** Input data follows **
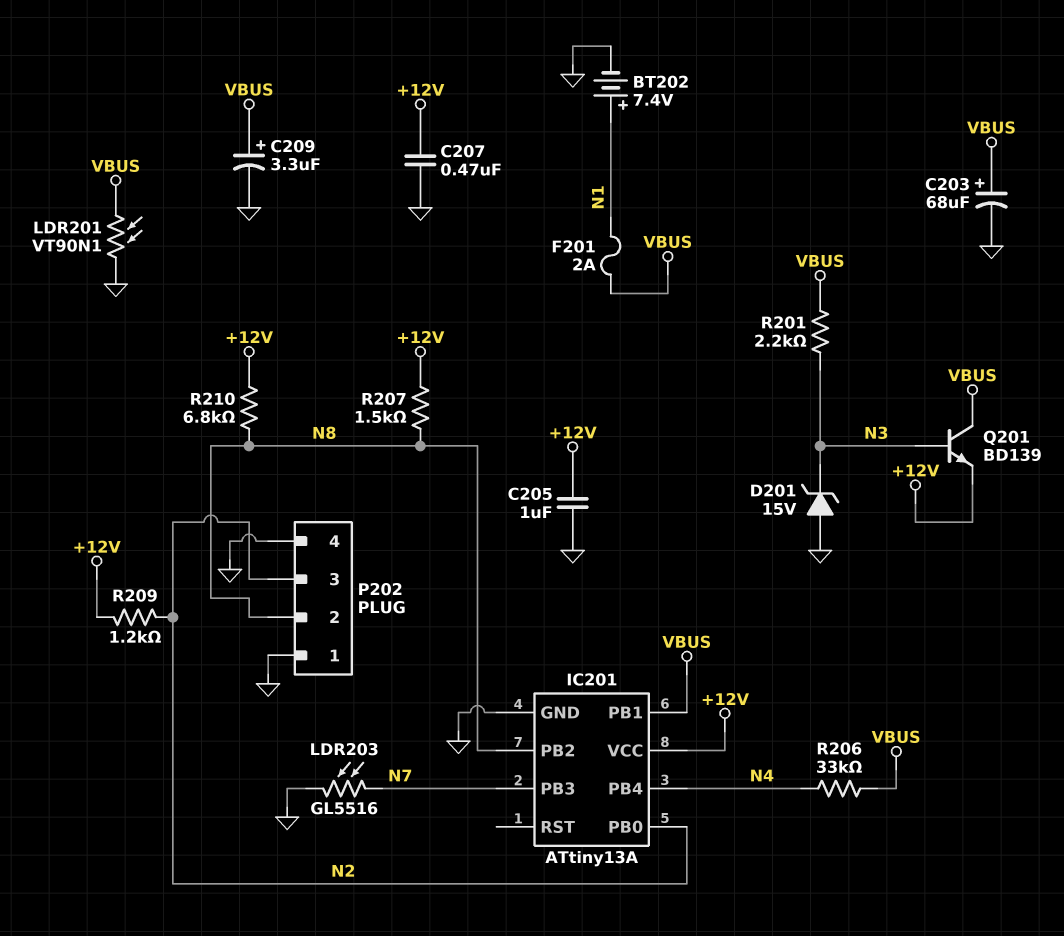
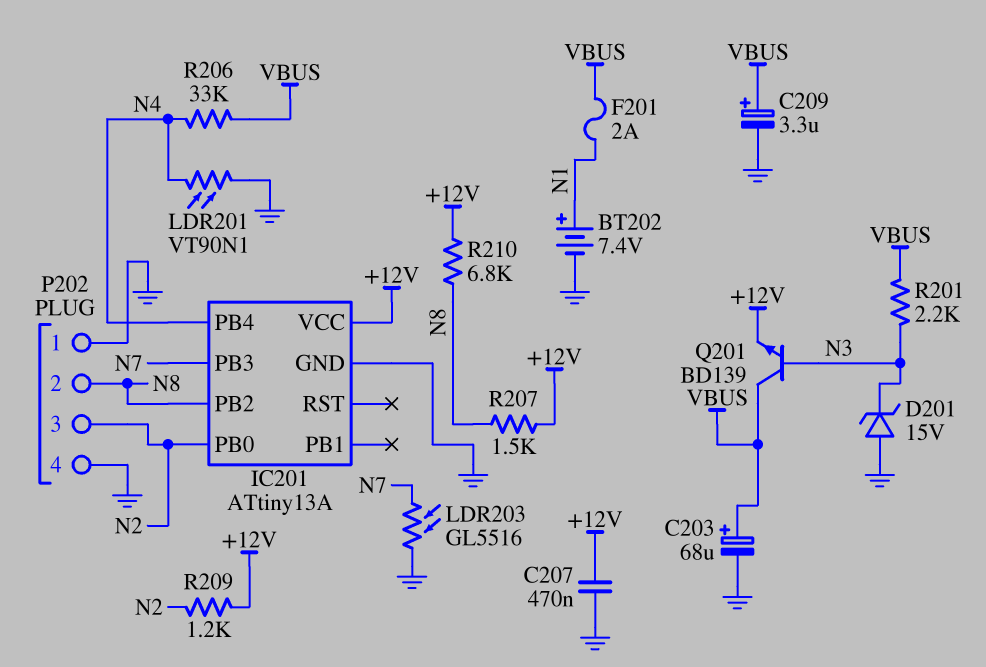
C205: 1uF (+12V, GND) -> none
IC201 pin PB1: VBUS -> none
LDR201: VT90N1 (GND, VBUS) -> VT90N1 (GND, N4)

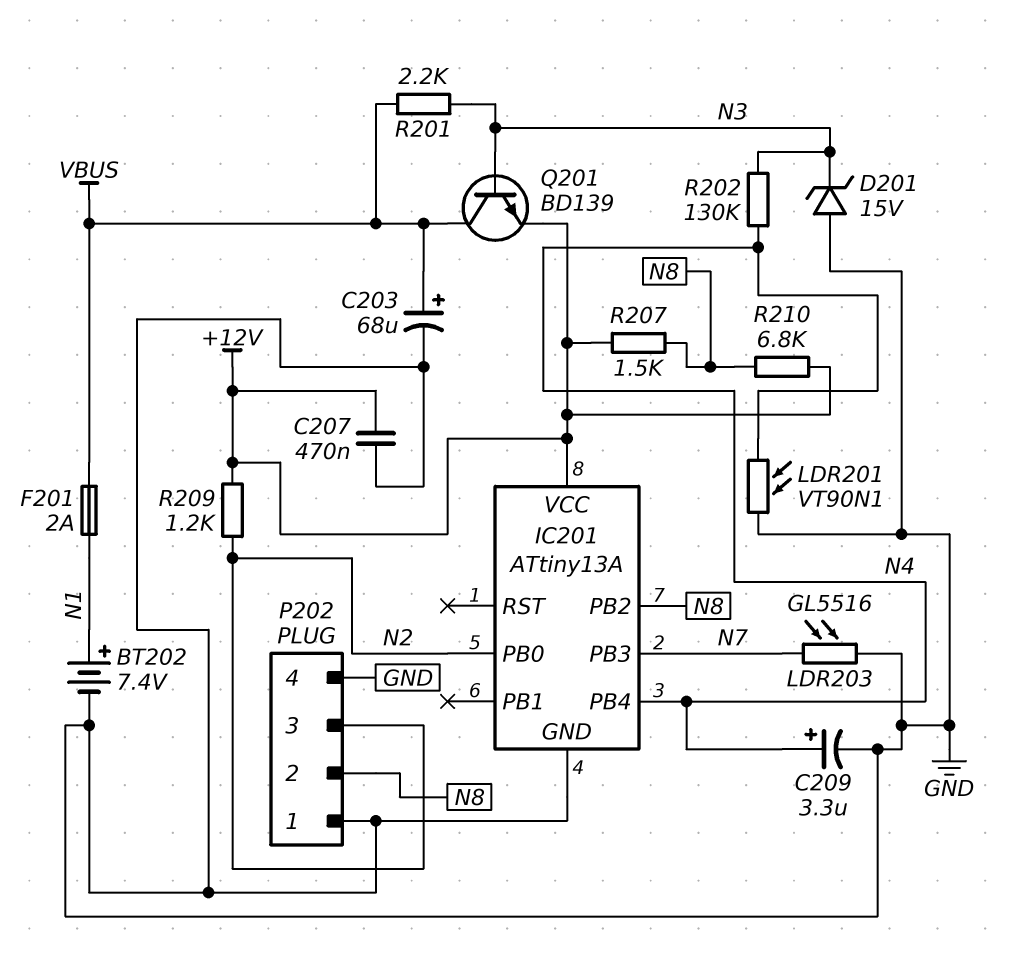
C209: 3.3uF (plus VBUS, minus GND) -> 3.3uF (plus N4, minus GND)
R202: none -> 130k (N3, N4)
R206: 33k (N4, VBUS) -> none

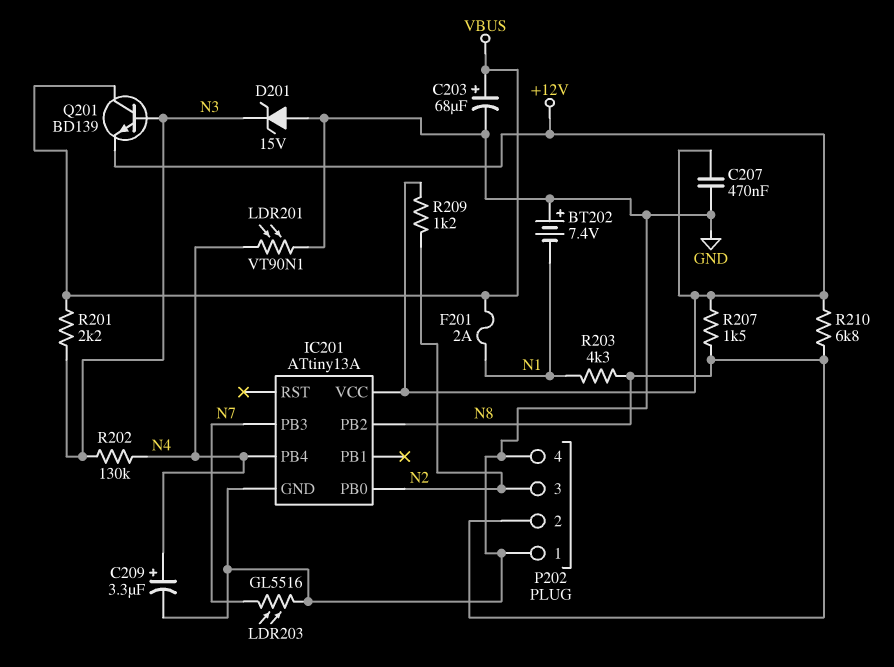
BT202: 7.4V (plus N1, minus GND) -> 7.4V (plus GND, minus N1)
R203: none -> 4.3k (N1, N8)

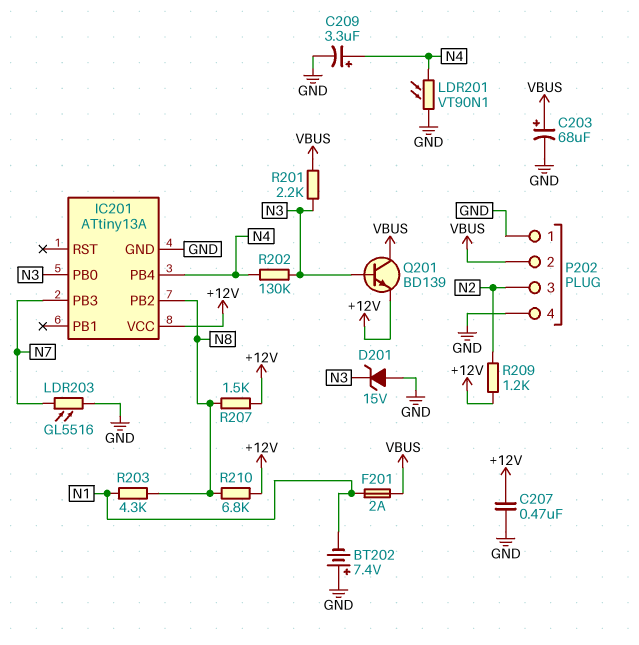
IC201 pin PB0: N2 -> N3
P202 pin 2: N8 -> VBUS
** End of Input data **
Problem to work on:
Write out all the entries word for word, but skip any images.

Task solution:
C205: 1uF (+12V, GND) -> none
IC201 pin PB1: VBUS -> none
LDR201: VT90N1 (GND, VBUS) -> VT90N1 (GND, N4)

C209: 3.3uF (plus VBUS, minus GND) -> 3.3uF (plus N4, minus GND)
R202: none -> 130k (N3, N4)
R206: 33k (N4, VBUS) -> none

BT202: 7.4V (plus N1, minus GND) -> 7.4V (plus GND, minus N1)
R203: none -> 4.3k (N1, N8)

IC201 pin PB0: N2 -> N3
P202 pin 2: N8 -> VBUS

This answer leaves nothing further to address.